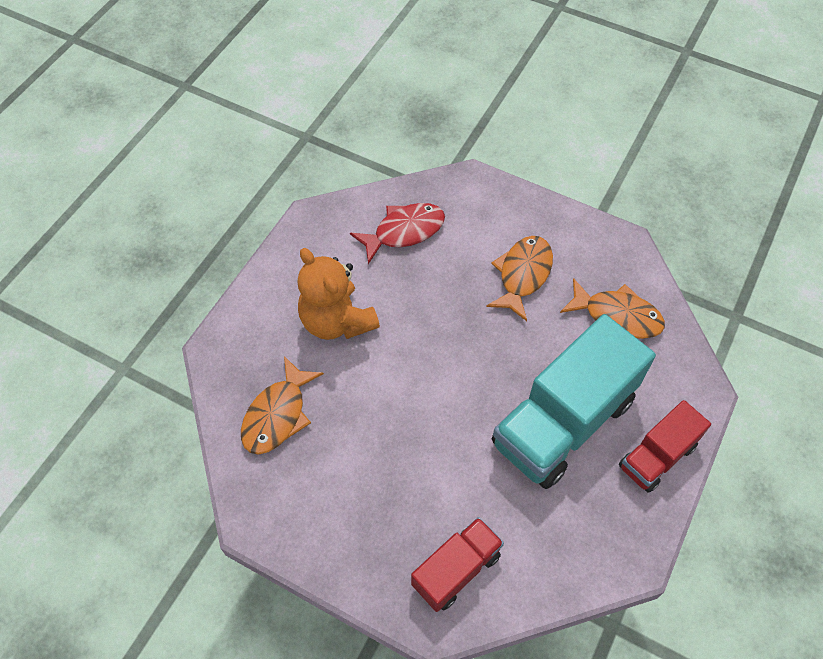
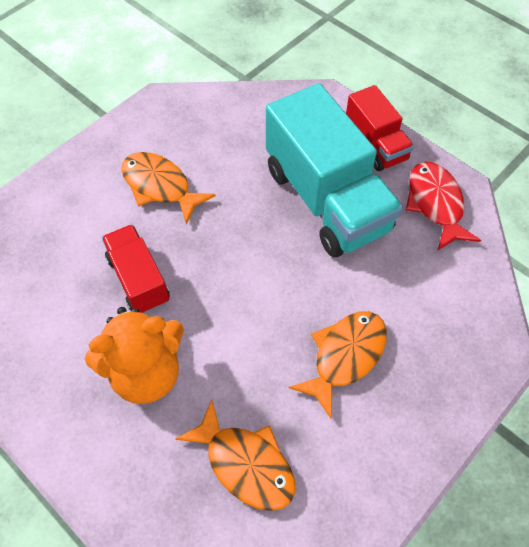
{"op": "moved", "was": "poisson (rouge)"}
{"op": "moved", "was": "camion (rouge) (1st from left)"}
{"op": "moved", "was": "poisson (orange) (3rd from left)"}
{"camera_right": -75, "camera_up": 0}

####

→ Work instructions
Every line of the data above is to be set down word for word, with the pictures left out.

→ Result of this task
{"op": "moved", "was": "poisson (rouge)"}
{"op": "moved", "was": "camion (rouge) (1st from left)"}
{"op": "moved", "was": "poisson (orange) (3rd from left)"}
{"camera_right": -75, "camera_up": 0}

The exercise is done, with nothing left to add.